### THE RECORDS ###

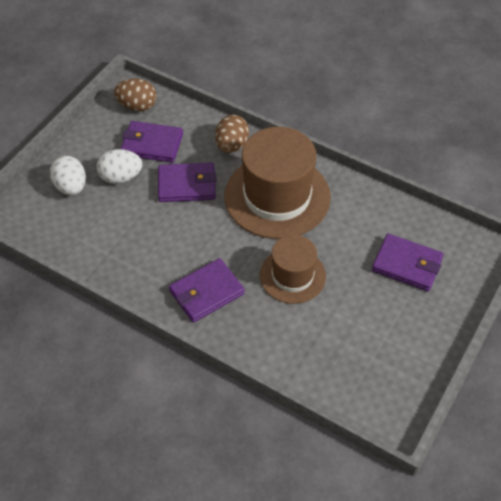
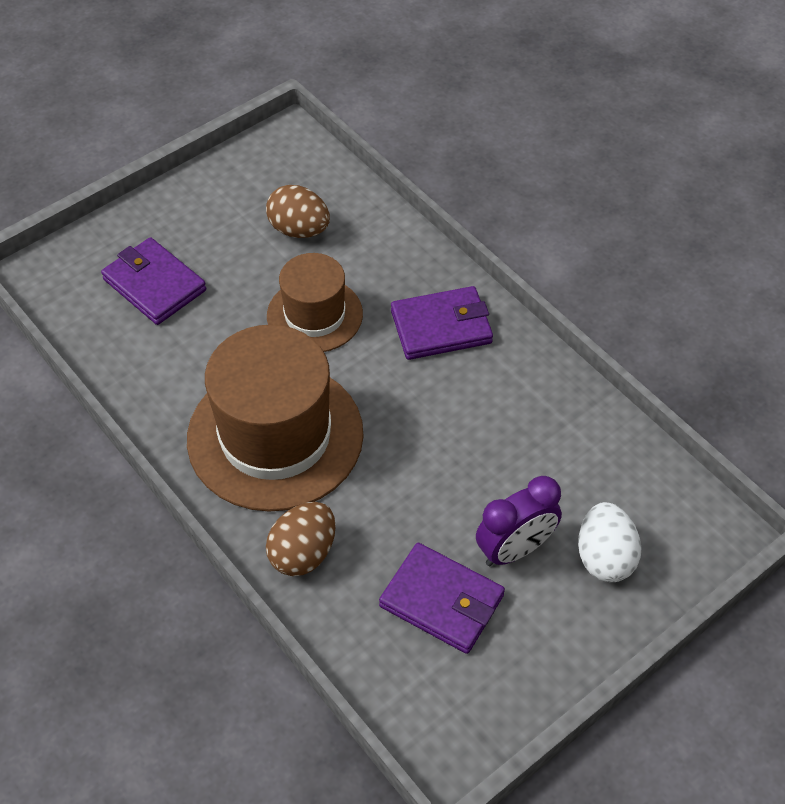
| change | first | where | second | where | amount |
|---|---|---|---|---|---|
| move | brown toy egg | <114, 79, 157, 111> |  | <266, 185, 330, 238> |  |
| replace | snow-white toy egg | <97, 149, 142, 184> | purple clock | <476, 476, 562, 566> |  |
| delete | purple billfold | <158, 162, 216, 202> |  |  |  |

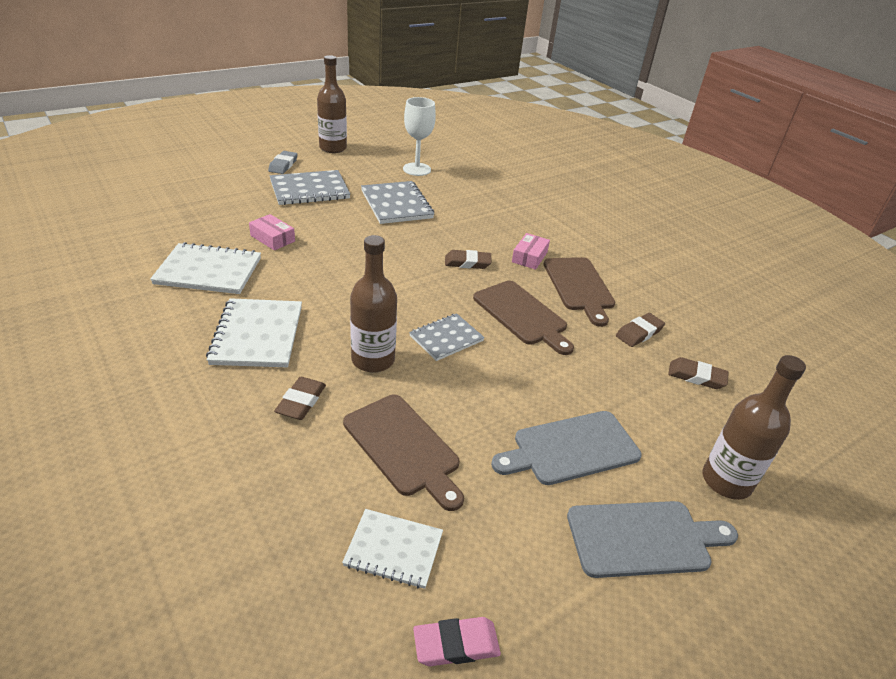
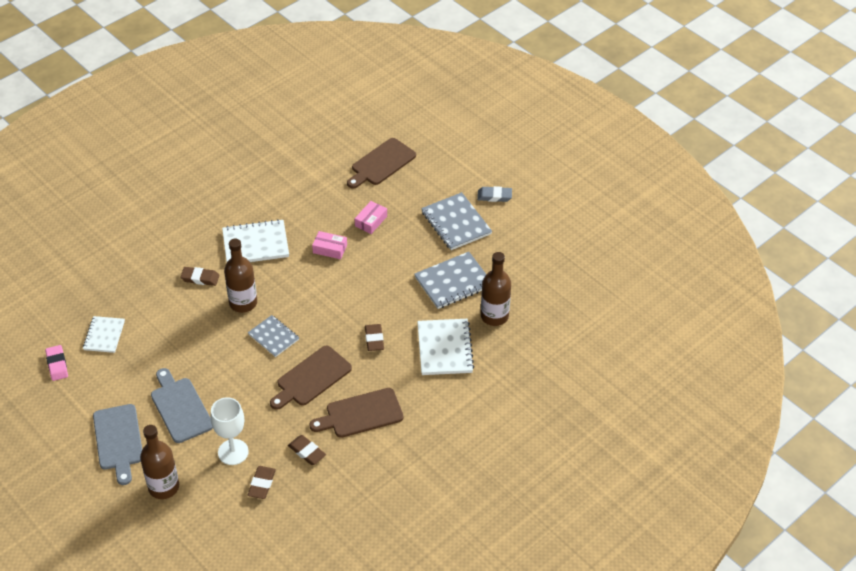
| change | first | where | second | where | amount |
|---|---|---|---|---|---|
| move | snow-white chalice | <403, 97, 436, 176> |  | <211, 397, 249, 465> |  |
| move | rose-pink box | <512, 233, 550, 270> |  | <312, 231, 347, 259> |  |
| move | brown bread board | <343, 395, 464, 511> |  | <347, 138, 416, 189> |  |
| move | snow-white exercise book | <150, 242, 261, 294> |  | <417, 319, 474, 375> |  |
| move | brown flask | <317, 55, 347, 153> |  | <481, 252, 511, 326> |  |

###

* _WORK ITEM_: Without the pictures, retype all of the data above exactly.

* _OUTPUT OF THE EXERCISE_:
| change | first | where | second | where | amount |
|---|---|---|---|---|---|
| move | brown toy egg | <114, 79, 157, 111> |  | <266, 185, 330, 238> |  |
| replace | snow-white toy egg | <97, 149, 142, 184> | purple clock | <476, 476, 562, 566> |  |
| delete | purple billfold | <158, 162, 216, 202> |  |  |  |

| change | first | where | second | where | amount |
|---|---|---|---|---|---|
| move | snow-white chalice | <403, 97, 436, 176> |  | <211, 397, 249, 465> |  |
| move | rose-pink box | <512, 233, 550, 270> |  | <312, 231, 347, 259> |  |
| move | brown bread board | <343, 395, 464, 511> |  | <347, 138, 416, 189> |  |
| move | snow-white exercise book | <150, 242, 261, 294> |  | <417, 319, 474, 375> |  |
| move | brown flask | <317, 55, 347, 153> |  | <481, 252, 511, 326> |  |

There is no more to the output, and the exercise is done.